Where an image appears in the data, omit it and reproduce the rest exactly.
━━━━━ Entries supplied
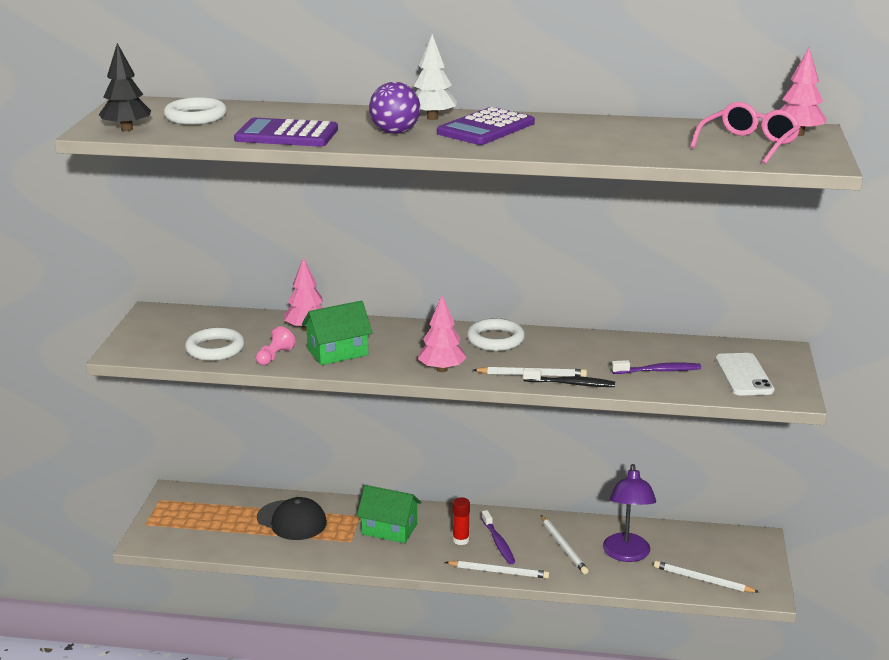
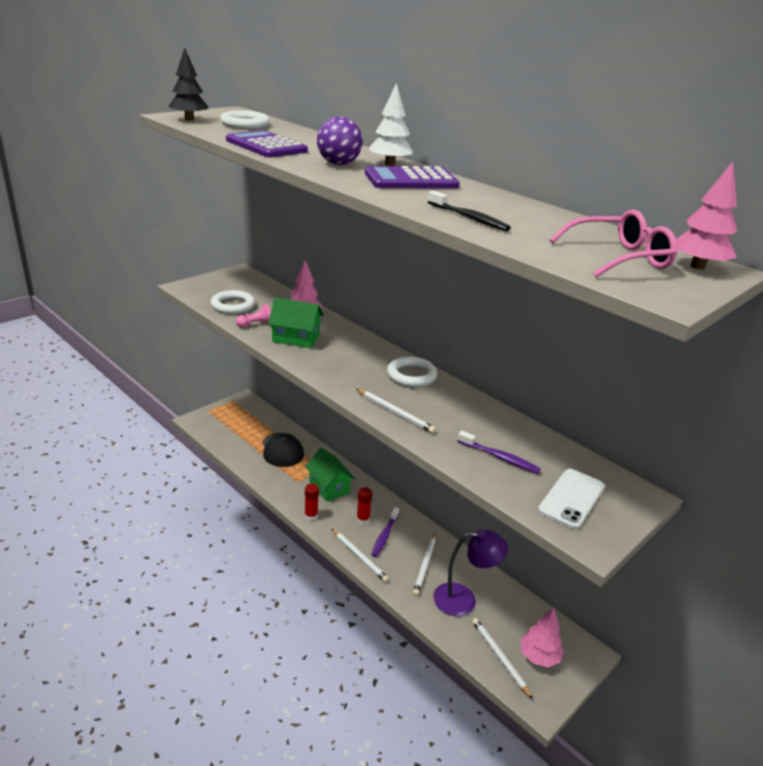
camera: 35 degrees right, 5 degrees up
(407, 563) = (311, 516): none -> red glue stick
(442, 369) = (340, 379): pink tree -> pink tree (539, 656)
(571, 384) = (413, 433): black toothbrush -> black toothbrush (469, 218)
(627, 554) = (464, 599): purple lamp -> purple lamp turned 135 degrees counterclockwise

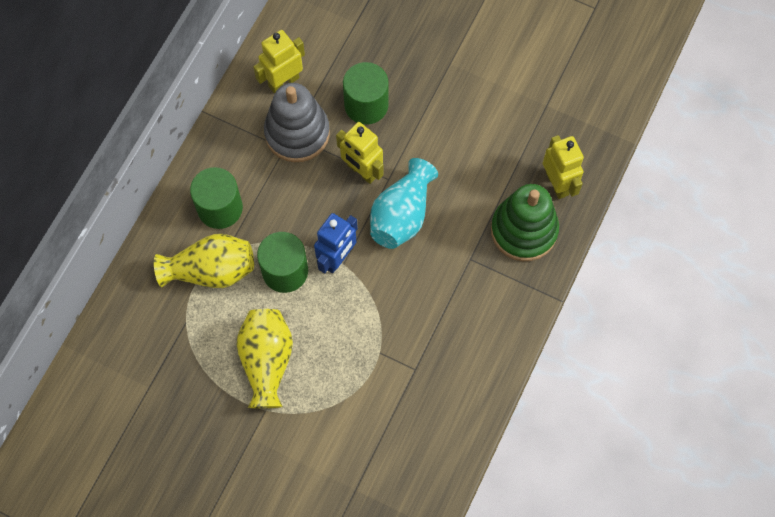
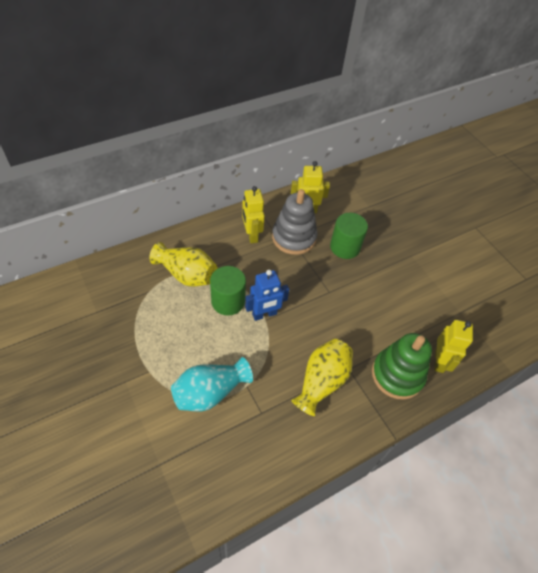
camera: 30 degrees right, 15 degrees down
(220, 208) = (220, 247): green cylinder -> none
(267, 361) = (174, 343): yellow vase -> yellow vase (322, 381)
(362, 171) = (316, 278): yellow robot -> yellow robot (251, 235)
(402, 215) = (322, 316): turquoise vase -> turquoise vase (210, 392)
━━━━━━━━━━
Written reply =
camera: 35 degrees right, 5 degrees up
(407, 563) = (311, 516): none -> red glue stick
(442, 369) = (340, 379): pink tree -> pink tree (539, 656)
(571, 384) = (413, 433): black toothbrush -> black toothbrush (469, 218)
(627, 554) = (464, 599): purple lamp -> purple lamp turned 135 degrees counterclockwise

camera: 30 degrees right, 15 degrees down
(220, 208) = (220, 247): green cylinder -> none
(267, 361) = (174, 343): yellow vase -> yellow vase (322, 381)
(362, 171) = (316, 278): yellow robot -> yellow robot (251, 235)
(402, 215) = (322, 316): turquoise vase -> turquoise vase (210, 392)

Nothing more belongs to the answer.